»»

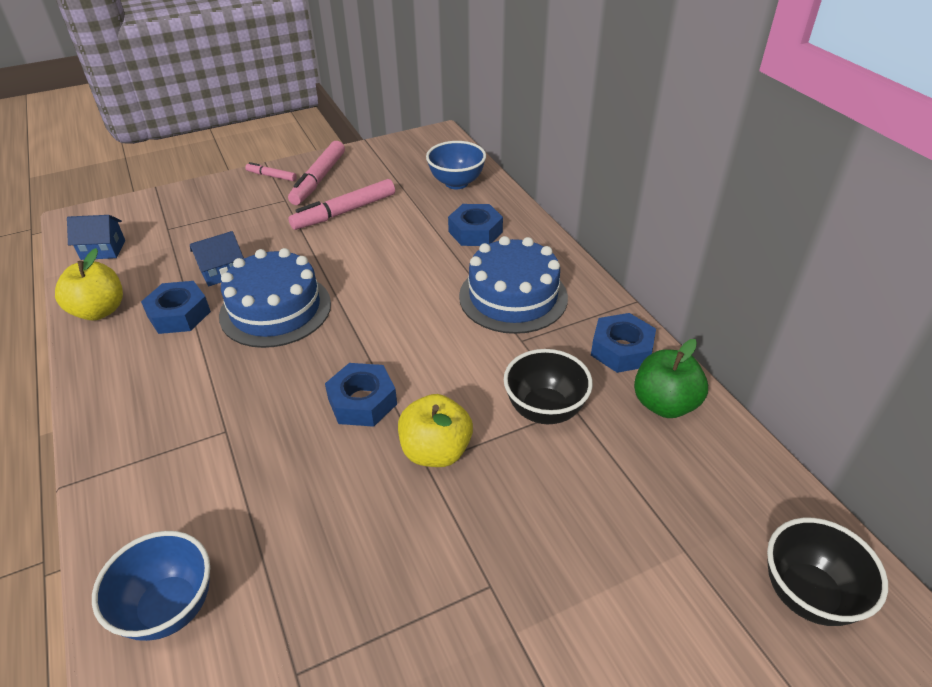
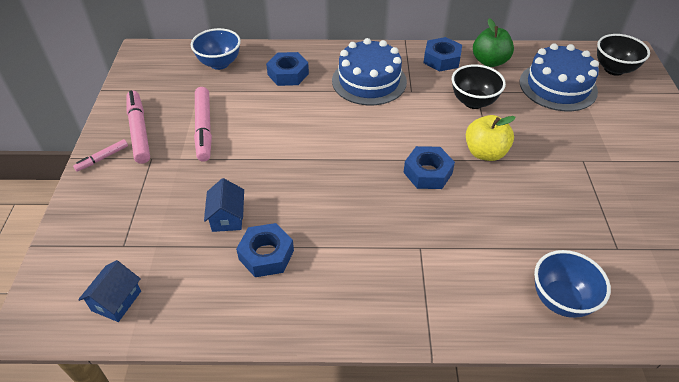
camera: 65 degrees left, 5 degrees up
(99, 311) = (220, 312): yellow apple -> none
(275, 309) = (302, 195): blue cake -> blue cake (558, 86)
(318, 179) = (139, 131): pink marker -> pink marker turned 150 degrees counterclockwise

««

WHAT IS BEING ASKED: The lines above that hold the string "degrees" are to be located and copied.

SOLUTION:
camera: 65 degrees left, 5 degrees up
(318, 179) = (139, 131): pink marker -> pink marker turned 150 degrees counterclockwise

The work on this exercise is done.